═══ Records for the exercise

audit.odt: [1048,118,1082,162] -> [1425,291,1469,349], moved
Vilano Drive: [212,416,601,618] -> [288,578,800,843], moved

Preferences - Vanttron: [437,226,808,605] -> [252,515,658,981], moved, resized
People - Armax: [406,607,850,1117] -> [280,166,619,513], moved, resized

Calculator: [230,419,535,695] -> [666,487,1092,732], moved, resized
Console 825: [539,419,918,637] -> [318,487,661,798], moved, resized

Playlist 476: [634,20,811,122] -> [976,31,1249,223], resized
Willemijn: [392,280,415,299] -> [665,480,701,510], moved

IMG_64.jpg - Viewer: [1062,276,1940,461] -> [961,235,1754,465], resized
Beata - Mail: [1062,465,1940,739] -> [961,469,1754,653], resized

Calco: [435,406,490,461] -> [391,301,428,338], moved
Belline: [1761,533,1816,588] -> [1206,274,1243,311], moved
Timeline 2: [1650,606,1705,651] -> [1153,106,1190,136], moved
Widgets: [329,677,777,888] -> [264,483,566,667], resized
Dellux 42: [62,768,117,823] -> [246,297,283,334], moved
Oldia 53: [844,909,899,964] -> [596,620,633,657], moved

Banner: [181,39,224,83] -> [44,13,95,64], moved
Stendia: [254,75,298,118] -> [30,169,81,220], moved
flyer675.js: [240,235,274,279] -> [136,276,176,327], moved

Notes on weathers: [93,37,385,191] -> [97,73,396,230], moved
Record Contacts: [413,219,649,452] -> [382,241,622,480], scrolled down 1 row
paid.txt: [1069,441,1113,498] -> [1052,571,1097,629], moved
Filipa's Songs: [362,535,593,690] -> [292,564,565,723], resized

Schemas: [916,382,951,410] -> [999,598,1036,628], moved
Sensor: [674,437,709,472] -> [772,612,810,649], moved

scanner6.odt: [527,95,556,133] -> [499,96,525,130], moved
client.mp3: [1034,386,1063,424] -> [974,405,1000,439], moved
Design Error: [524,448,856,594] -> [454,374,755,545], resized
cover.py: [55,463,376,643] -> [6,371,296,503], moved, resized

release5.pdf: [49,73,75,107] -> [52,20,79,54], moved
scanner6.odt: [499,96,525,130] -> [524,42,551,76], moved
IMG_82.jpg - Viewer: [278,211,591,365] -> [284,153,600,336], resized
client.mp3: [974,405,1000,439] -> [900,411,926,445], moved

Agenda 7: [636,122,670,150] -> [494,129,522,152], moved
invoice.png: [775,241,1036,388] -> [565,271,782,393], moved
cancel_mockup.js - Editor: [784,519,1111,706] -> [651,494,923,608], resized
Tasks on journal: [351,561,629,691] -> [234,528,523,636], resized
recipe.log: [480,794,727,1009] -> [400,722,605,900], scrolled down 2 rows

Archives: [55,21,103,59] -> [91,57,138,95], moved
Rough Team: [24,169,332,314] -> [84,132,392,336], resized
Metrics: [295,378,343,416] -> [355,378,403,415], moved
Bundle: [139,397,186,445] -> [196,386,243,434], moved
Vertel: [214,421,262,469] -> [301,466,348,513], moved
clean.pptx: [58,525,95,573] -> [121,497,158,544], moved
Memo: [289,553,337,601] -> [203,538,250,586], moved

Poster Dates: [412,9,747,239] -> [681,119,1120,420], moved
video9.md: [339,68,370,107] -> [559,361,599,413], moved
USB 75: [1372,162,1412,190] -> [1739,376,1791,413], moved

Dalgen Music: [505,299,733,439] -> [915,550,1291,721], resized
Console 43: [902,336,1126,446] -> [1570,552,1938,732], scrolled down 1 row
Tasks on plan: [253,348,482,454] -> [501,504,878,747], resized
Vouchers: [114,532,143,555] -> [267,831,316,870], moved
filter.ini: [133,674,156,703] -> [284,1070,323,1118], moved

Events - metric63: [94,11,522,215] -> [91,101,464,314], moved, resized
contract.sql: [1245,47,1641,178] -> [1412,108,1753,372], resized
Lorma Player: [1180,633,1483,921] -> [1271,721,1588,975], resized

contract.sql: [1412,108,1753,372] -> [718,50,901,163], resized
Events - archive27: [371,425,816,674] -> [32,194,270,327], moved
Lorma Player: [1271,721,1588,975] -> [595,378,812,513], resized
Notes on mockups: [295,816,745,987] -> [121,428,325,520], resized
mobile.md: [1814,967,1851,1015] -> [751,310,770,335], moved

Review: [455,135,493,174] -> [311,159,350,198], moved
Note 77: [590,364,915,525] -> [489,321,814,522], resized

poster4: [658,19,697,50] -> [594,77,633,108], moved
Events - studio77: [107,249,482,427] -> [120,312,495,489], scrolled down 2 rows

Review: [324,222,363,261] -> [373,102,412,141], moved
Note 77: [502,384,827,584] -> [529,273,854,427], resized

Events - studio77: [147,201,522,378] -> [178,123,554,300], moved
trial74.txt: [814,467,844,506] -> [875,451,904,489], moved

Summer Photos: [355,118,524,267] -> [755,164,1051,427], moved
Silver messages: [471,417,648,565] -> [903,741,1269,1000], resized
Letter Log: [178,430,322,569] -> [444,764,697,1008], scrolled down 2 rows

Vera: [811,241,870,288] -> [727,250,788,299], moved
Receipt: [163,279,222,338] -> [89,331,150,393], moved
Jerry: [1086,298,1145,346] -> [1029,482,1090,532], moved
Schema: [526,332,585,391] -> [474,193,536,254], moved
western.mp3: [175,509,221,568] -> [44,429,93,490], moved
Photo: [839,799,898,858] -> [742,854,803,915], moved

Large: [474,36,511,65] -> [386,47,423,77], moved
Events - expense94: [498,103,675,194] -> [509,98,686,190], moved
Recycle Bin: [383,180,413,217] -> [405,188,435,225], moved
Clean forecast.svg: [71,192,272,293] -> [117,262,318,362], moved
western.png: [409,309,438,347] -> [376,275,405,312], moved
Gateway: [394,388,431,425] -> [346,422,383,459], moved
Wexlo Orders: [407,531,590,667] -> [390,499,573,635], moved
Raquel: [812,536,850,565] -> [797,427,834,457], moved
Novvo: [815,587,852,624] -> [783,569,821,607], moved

══════

Please write out exactly the lines from the start of the data through the line that contains "flyer675.js: [240,235,274,279] ->", both ends included, and nothing else.

audit.odt: [1048,118,1082,162] -> [1425,291,1469,349], moved
Vilano Drive: [212,416,601,618] -> [288,578,800,843], moved

Preferences - Vanttron: [437,226,808,605] -> [252,515,658,981], moved, resized
People - Armax: [406,607,850,1117] -> [280,166,619,513], moved, resized

Calculator: [230,419,535,695] -> [666,487,1092,732], moved, resized
Console 825: [539,419,918,637] -> [318,487,661,798], moved, resized

Playlist 476: [634,20,811,122] -> [976,31,1249,223], resized
Willemijn: [392,280,415,299] -> [665,480,701,510], moved

IMG_64.jpg - Viewer: [1062,276,1940,461] -> [961,235,1754,465], resized
Beata - Mail: [1062,465,1940,739] -> [961,469,1754,653], resized

Calco: [435,406,490,461] -> [391,301,428,338], moved
Belline: [1761,533,1816,588] -> [1206,274,1243,311], moved
Timeline 2: [1650,606,1705,651] -> [1153,106,1190,136], moved
Widgets: [329,677,777,888] -> [264,483,566,667], resized
Dellux 42: [62,768,117,823] -> [246,297,283,334], moved
Oldia 53: [844,909,899,964] -> [596,620,633,657], moved

Banner: [181,39,224,83] -> [44,13,95,64], moved
Stendia: [254,75,298,118] -> [30,169,81,220], moved
flyer675.js: [240,235,274,279] -> [136,276,176,327], moved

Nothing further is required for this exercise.